[Start of section]

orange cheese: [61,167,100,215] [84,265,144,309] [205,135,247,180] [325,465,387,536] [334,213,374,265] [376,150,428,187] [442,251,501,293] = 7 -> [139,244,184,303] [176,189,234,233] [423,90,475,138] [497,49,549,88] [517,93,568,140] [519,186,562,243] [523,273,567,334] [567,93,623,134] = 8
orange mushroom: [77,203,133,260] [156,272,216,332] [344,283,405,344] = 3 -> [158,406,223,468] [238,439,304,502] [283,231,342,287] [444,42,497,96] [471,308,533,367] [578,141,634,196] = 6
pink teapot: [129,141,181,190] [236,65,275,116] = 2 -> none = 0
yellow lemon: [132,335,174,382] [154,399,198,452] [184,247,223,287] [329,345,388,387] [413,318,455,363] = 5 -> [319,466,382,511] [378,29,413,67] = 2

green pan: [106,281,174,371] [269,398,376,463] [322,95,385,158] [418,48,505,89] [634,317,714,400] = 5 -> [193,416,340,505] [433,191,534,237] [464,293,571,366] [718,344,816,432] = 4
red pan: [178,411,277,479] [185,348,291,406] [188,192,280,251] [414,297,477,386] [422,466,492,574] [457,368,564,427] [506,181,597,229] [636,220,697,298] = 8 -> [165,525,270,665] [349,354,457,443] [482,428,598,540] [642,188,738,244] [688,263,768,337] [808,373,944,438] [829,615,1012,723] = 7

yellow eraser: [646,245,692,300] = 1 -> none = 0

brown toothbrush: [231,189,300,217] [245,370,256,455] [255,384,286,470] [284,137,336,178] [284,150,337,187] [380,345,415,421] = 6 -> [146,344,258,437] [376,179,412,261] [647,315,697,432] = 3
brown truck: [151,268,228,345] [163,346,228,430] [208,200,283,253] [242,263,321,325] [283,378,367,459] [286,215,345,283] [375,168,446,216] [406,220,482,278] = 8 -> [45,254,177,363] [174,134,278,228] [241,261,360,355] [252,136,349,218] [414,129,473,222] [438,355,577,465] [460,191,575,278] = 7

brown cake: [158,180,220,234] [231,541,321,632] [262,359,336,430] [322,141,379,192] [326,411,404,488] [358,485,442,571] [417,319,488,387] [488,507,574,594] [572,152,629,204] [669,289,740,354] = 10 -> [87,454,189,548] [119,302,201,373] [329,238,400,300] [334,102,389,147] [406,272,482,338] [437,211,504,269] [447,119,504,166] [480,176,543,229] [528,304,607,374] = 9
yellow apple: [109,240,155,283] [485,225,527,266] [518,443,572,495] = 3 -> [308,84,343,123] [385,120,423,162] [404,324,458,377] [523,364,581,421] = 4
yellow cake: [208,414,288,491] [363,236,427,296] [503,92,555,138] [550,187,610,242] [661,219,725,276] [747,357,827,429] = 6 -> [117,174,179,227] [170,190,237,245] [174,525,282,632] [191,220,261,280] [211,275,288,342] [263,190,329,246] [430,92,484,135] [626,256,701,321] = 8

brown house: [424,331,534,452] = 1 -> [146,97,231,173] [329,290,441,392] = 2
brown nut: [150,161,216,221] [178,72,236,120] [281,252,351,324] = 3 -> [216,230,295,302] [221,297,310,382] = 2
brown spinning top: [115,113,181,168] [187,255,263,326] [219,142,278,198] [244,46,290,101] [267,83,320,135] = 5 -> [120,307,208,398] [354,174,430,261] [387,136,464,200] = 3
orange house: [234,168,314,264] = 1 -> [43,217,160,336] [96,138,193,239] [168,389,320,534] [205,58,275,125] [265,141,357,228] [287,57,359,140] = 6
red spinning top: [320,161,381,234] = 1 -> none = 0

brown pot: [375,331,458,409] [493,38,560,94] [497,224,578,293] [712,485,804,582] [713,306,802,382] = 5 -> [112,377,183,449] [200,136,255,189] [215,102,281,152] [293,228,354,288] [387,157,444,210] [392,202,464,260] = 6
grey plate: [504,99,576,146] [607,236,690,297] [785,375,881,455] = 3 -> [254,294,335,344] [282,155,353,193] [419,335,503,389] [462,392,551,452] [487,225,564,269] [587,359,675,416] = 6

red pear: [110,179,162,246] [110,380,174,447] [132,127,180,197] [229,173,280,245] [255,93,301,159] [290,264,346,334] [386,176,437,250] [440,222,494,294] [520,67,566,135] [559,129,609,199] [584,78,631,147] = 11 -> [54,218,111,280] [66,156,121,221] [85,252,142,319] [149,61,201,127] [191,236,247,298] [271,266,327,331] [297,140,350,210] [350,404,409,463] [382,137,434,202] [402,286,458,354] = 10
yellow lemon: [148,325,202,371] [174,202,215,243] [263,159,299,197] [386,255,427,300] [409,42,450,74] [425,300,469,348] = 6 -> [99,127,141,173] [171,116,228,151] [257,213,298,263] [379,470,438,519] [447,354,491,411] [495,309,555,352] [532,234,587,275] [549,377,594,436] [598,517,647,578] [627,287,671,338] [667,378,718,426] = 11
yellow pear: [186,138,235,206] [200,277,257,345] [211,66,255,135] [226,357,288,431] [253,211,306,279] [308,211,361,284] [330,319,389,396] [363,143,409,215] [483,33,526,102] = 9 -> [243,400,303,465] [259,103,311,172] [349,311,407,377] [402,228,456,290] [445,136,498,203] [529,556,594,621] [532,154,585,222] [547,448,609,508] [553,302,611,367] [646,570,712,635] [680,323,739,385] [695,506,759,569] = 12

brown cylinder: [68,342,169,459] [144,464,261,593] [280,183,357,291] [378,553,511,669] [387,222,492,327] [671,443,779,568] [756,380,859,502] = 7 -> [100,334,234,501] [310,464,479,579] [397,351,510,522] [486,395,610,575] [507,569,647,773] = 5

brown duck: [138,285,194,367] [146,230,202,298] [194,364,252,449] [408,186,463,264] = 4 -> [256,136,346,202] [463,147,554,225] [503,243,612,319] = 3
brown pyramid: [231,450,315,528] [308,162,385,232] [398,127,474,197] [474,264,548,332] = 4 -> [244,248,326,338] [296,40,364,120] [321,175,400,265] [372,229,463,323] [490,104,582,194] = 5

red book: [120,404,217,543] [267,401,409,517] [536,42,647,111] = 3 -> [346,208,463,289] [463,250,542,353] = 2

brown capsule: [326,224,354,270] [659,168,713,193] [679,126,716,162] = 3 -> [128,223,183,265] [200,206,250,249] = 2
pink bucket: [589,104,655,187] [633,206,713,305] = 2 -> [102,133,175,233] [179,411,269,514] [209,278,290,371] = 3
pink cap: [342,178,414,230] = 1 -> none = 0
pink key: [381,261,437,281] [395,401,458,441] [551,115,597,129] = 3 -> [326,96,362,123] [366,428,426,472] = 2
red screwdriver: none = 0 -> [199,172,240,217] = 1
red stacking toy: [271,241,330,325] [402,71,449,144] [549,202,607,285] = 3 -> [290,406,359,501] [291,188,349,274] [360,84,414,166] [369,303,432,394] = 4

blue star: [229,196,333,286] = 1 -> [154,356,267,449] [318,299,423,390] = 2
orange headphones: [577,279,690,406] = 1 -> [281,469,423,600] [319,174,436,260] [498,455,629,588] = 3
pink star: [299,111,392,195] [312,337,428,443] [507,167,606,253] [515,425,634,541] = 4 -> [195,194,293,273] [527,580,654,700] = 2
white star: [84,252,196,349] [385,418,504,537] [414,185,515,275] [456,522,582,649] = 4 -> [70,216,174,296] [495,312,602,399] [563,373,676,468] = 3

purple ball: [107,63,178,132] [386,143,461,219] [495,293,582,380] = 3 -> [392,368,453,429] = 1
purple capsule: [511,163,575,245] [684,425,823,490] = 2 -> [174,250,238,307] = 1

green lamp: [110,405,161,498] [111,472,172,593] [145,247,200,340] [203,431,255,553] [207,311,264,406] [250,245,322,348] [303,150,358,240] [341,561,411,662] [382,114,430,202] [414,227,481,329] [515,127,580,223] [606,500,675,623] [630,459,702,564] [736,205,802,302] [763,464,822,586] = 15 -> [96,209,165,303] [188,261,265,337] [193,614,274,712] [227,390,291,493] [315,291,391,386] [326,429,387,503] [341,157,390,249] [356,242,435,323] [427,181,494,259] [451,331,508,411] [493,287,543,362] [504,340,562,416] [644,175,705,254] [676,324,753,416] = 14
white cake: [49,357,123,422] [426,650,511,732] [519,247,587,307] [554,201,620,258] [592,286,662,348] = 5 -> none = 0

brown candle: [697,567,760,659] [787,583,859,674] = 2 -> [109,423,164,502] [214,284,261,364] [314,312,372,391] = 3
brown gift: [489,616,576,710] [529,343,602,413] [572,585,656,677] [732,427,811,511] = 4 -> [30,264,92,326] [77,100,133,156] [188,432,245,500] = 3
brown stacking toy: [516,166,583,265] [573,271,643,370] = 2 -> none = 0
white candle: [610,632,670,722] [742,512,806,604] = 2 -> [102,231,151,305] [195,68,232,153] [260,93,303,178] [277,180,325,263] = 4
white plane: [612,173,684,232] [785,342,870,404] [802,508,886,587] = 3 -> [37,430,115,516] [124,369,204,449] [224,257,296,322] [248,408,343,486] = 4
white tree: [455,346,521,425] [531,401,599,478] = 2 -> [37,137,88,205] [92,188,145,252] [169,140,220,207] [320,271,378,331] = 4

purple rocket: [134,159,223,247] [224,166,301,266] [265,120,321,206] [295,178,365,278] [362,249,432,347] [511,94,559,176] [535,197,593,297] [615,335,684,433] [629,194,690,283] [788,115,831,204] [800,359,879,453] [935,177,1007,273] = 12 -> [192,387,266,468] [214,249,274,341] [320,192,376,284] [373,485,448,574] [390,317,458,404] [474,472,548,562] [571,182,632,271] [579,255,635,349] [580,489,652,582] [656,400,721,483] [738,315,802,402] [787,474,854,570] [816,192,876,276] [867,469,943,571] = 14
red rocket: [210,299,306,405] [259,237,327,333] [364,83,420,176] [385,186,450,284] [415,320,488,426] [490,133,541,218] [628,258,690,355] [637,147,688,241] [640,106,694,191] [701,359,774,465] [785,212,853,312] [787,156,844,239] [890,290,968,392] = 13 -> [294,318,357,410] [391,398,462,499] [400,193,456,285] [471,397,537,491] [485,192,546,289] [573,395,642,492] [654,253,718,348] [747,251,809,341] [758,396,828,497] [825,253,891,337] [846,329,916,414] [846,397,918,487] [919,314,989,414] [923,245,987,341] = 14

[End of section]

— Work item —
Each line above where the word "green" occurs should be copied out.

— Solution for this task —
green pan: [106,281,174,371] [269,398,376,463] [322,95,385,158] [418,48,505,89] [634,317,714,400] = 5 -> [193,416,340,505] [433,191,534,237] [464,293,571,366] [718,344,816,432] = 4
green lamp: [110,405,161,498] [111,472,172,593] [145,247,200,340] [203,431,255,553] [207,311,264,406] [250,245,322,348] [303,150,358,240] [341,561,411,662] [382,114,430,202] [414,227,481,329] [515,127,580,223] [606,500,675,623] [630,459,702,564] [736,205,802,302] [763,464,822,586] = 15 -> [96,209,165,303] [188,261,265,337] [193,614,274,712] [227,390,291,493] [315,291,391,386] [326,429,387,503] [341,157,390,249] [356,242,435,323] [427,181,494,259] [451,331,508,411] [493,287,543,362] [504,340,562,416] [644,175,705,254] [676,324,753,416] = 14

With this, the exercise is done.